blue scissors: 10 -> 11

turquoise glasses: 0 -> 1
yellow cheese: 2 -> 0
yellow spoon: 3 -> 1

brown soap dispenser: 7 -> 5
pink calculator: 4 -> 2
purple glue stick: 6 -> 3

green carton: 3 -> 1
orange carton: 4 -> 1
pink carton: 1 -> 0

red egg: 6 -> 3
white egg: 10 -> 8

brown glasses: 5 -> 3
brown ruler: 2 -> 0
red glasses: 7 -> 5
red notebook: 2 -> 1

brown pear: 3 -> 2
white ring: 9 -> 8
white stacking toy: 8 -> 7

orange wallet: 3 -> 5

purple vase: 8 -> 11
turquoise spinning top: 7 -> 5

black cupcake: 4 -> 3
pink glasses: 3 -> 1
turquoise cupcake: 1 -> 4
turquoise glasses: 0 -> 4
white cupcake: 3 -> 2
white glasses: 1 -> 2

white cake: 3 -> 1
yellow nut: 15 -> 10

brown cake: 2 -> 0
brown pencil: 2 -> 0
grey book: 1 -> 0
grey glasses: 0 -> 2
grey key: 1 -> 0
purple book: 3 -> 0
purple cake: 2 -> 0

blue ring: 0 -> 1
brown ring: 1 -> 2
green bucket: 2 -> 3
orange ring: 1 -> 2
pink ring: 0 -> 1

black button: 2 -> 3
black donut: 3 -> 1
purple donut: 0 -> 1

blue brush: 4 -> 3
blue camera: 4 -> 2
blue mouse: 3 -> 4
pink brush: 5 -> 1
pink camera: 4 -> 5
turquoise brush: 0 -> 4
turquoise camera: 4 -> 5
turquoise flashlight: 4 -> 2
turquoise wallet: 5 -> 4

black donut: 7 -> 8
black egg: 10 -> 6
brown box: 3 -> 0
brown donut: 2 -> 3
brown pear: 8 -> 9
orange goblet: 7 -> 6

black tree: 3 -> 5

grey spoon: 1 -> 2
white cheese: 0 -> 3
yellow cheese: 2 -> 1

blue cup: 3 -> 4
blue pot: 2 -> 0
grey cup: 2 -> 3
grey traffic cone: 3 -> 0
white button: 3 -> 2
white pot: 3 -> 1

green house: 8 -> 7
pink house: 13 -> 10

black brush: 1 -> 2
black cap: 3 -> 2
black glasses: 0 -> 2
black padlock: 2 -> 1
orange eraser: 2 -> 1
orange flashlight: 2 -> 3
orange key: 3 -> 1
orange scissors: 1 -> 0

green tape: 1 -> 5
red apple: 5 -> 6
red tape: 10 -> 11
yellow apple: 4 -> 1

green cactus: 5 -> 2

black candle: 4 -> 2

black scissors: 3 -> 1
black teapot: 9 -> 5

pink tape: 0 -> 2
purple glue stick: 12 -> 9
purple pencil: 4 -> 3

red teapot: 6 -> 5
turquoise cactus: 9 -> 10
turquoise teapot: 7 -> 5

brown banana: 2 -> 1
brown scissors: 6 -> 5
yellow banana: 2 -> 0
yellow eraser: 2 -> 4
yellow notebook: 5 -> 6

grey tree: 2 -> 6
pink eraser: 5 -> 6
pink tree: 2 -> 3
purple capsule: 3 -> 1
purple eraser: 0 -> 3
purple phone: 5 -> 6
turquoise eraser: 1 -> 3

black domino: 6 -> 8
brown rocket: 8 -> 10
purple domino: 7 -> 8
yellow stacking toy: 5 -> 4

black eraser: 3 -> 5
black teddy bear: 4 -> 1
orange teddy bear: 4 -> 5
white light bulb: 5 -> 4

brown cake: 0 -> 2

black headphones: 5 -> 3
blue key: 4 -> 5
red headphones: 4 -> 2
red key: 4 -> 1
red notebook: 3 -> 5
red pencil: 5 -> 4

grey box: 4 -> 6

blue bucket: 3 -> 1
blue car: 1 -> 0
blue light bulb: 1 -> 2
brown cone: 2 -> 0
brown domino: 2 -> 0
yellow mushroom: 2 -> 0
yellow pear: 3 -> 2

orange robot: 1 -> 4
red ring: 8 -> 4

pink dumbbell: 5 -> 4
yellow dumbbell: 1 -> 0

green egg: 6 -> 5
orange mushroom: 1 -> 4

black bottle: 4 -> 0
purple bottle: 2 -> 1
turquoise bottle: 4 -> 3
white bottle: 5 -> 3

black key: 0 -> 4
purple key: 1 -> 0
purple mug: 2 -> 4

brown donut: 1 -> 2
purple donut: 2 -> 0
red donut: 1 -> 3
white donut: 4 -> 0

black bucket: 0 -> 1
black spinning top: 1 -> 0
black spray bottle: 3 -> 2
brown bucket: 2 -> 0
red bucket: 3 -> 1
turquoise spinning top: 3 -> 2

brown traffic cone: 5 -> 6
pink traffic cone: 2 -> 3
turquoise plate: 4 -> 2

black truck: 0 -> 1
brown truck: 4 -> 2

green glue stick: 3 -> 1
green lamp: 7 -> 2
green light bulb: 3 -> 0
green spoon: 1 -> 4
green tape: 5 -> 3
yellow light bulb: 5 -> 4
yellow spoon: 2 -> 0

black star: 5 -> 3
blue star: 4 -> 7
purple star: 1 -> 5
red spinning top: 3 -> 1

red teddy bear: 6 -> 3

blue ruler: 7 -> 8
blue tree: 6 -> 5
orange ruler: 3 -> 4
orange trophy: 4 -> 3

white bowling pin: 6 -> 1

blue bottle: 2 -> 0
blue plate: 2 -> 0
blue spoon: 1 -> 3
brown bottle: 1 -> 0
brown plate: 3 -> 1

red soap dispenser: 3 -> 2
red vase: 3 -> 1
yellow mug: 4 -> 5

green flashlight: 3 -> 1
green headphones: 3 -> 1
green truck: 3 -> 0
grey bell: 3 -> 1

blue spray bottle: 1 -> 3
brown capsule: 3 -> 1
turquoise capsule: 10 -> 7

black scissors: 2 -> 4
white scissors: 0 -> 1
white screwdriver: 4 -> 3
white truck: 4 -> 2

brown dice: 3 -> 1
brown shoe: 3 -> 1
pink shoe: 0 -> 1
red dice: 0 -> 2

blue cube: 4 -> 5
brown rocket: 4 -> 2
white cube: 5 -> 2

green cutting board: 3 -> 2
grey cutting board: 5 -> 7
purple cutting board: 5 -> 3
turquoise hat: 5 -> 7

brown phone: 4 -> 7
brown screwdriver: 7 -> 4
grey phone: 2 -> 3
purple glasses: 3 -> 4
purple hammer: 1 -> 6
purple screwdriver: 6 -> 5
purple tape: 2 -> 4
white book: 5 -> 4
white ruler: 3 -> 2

*-*-*

◆ WORK INSTRUCTION:
Your task is to list each line of the records with the word "cone".

◆ RESPONSE AREA:
grey traffic cone: 3 -> 0
brown cone: 2 -> 0
brown traffic cone: 5 -> 6
pink traffic cone: 2 -> 3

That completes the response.